### WHAT THIS TASK INVOLVES
Across the entries below, determine how many lines include the word "gray". State only the resulting number.

### RECORDS PROVIDED
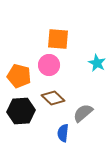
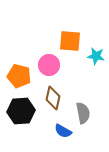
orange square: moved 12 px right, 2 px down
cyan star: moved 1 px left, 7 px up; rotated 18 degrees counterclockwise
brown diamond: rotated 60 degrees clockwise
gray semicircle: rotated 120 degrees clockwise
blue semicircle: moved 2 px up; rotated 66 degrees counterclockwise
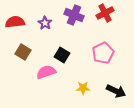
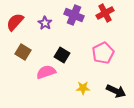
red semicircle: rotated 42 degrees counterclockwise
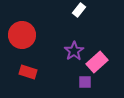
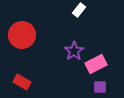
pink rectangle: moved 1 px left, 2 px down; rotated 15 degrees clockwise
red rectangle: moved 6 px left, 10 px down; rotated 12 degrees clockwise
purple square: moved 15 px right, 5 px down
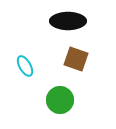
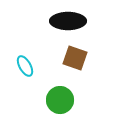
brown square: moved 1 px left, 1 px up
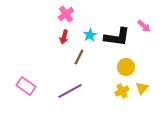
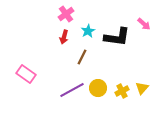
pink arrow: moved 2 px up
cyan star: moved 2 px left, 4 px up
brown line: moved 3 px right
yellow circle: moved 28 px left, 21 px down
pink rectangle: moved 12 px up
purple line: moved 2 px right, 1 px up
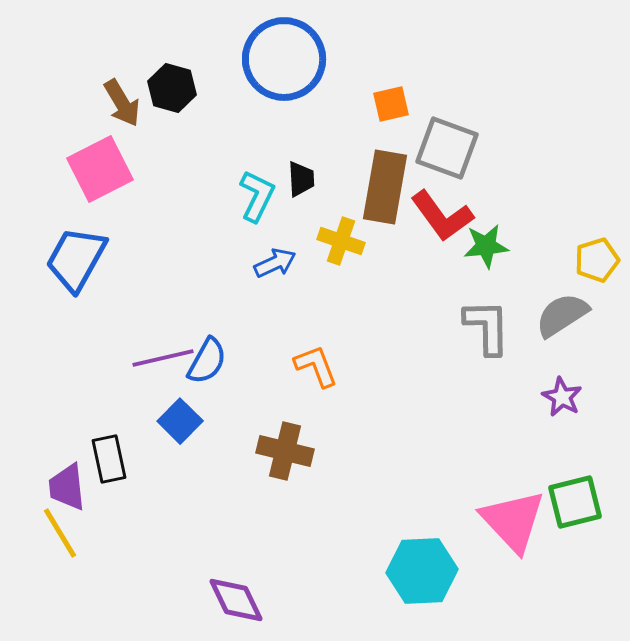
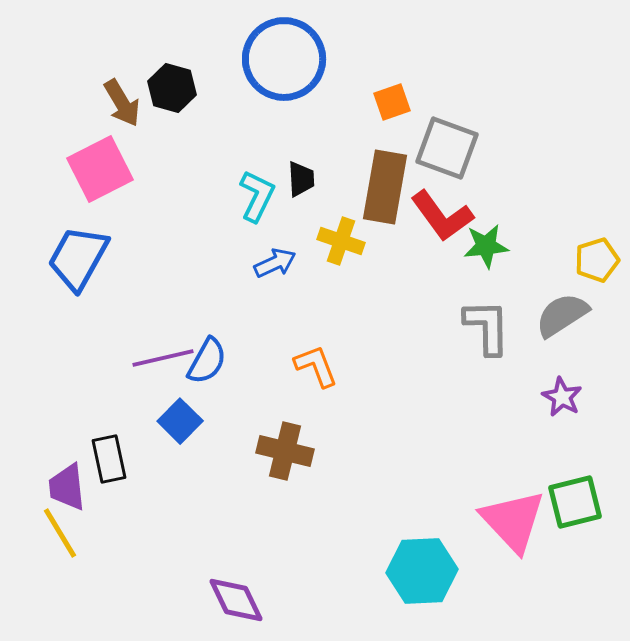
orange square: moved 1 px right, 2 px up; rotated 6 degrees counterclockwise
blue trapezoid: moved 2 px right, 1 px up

...

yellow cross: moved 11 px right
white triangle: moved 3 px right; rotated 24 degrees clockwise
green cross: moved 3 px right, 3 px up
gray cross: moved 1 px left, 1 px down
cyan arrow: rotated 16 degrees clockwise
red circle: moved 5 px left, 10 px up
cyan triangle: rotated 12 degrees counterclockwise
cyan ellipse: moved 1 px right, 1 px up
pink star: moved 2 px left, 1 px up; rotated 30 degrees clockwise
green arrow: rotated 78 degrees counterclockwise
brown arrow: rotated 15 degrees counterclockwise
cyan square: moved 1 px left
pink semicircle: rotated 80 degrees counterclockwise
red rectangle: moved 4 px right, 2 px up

### EXERCISE OUTPUT
2